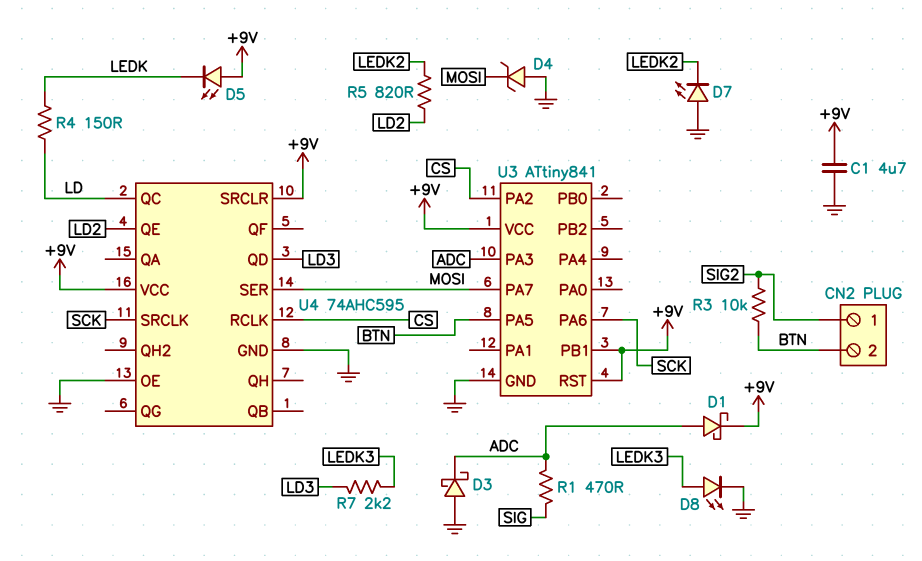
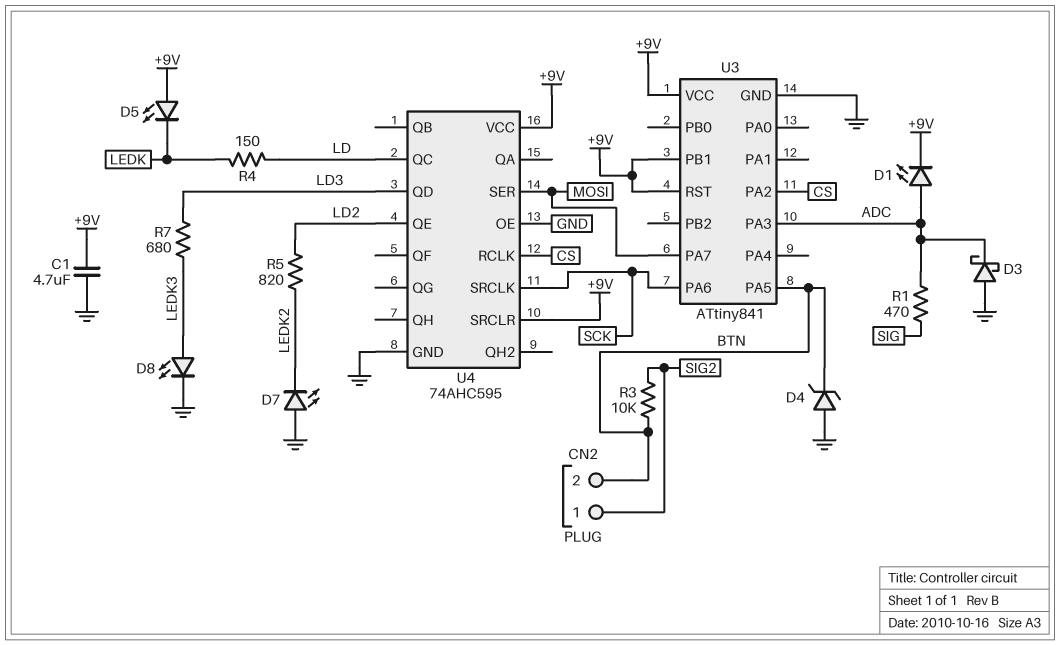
D1: schottky (A ADC, K +9V) -> LED (A ADC, K +9V)
D4: zener (A GND, K MOSI) -> zener (A GND, K BTN)
R7: 2.2k (LD3, LEDK3) -> 680 (LD3, LEDK3)

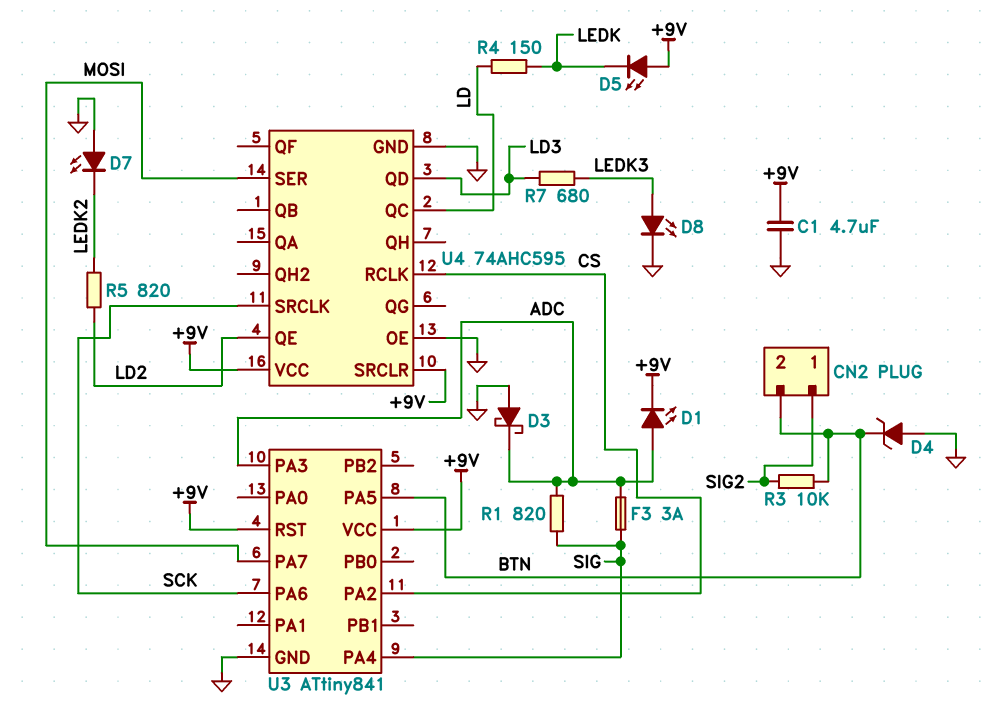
F3: none -> 3A (ADC, SIG)
R1: 470 (ADC, SIG) -> 820 (ADC, SIG)
U3 pin PA4: none -> SIG
U3 pin PB1: +9V -> none

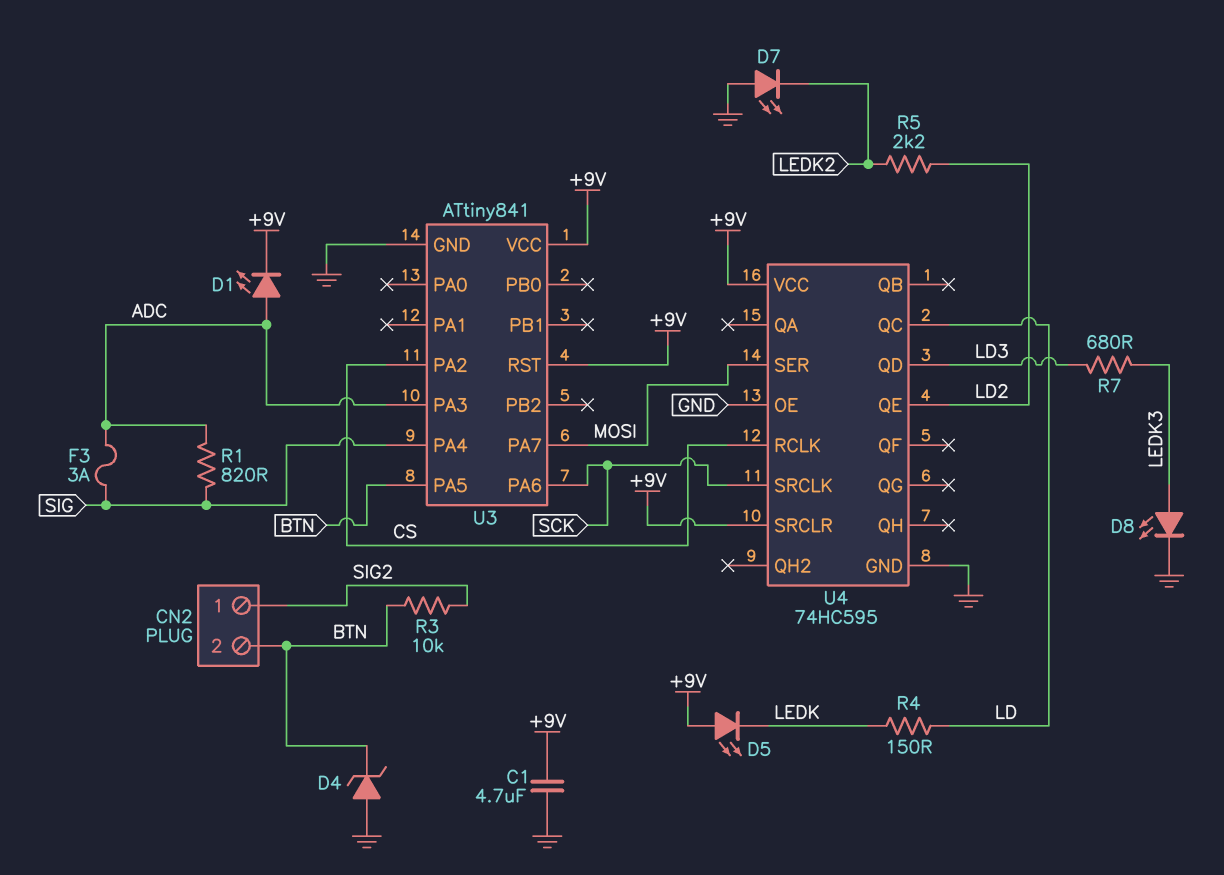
D3: schottky (A GND, K ADC) -> none
R5: 820 (LD2, LEDK2) -> 2.2k (LD2, LEDK2)
U4: 74AHC595 -> 74HC595

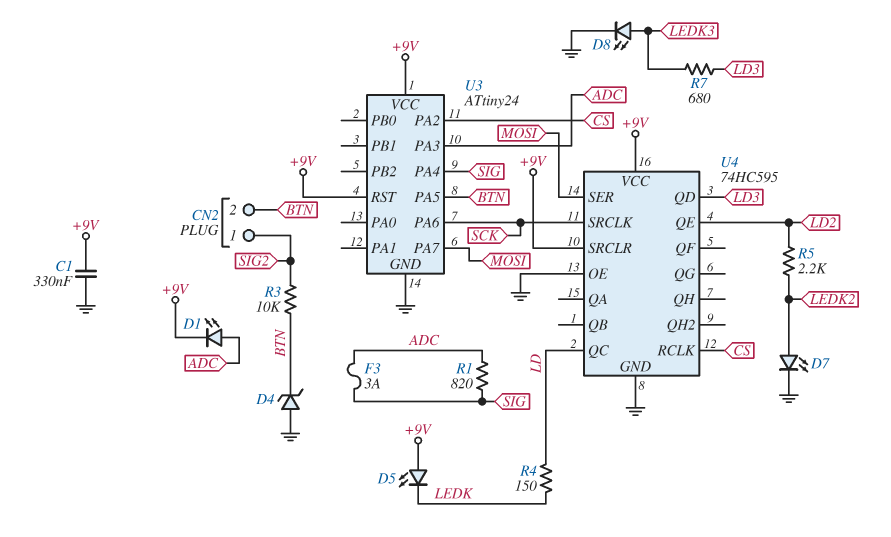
C1: 4.7uF (+9V, GND) -> 330nF (+9V, GND)
D7: LED (A GND, K LEDK2) -> LED (A LEDK2, K GND)
U3: ATtiny841 -> ATtiny24

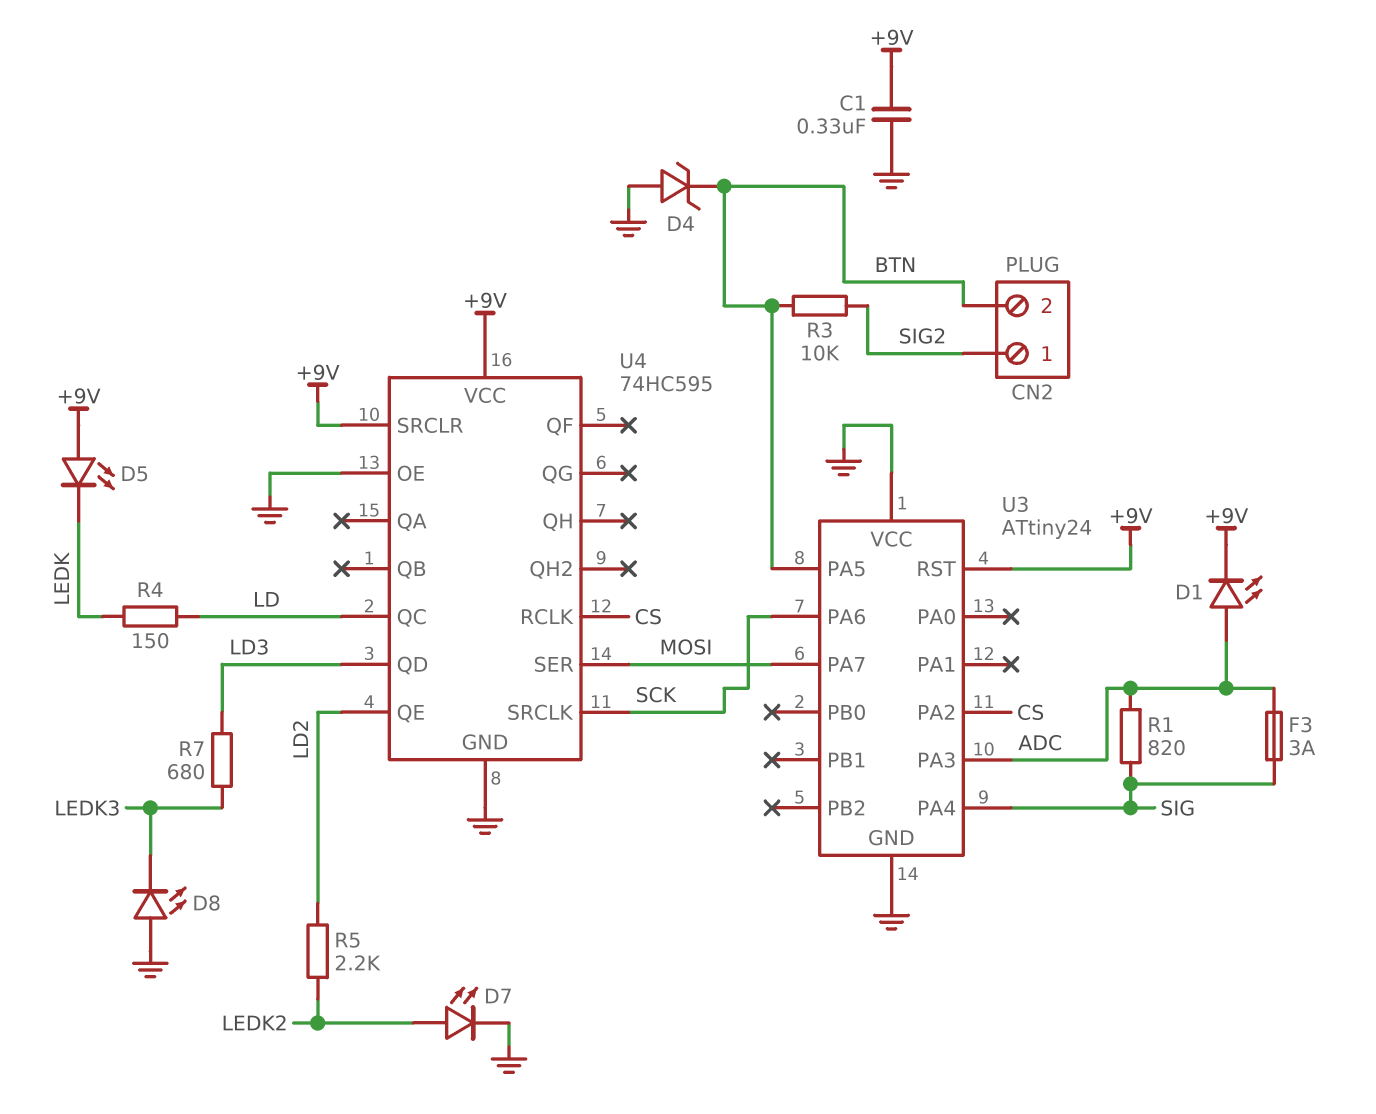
D8: LED (A LEDK3, K GND) -> LED (A GND, K LEDK3)
U3 pin VCC: +9V -> GND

• DIRECTIONS FOR THIS TASK:
Write the material out again exactly as it appears, dropping the pictures.

• TASK RESPONSE:
D1: schottky (A ADC, K +9V) -> LED (A ADC, K +9V)
D4: zener (A GND, K MOSI) -> zener (A GND, K BTN)
R7: 2.2k (LD3, LEDK3) -> 680 (LD3, LEDK3)

F3: none -> 3A (ADC, SIG)
R1: 470 (ADC, SIG) -> 820 (ADC, SIG)
U3 pin PA4: none -> SIG
U3 pin PB1: +9V -> none

D3: schottky (A GND, K ADC) -> none
R5: 820 (LD2, LEDK2) -> 2.2k (LD2, LEDK2)
U4: 74AHC595 -> 74HC595

C1: 4.7uF (+9V, GND) -> 330nF (+9V, GND)
D7: LED (A GND, K LEDK2) -> LED (A LEDK2, K GND)
U3: ATtiny841 -> ATtiny24

D8: LED (A LEDK3, K GND) -> LED (A GND, K LEDK3)
U3 pin VCC: +9V -> GND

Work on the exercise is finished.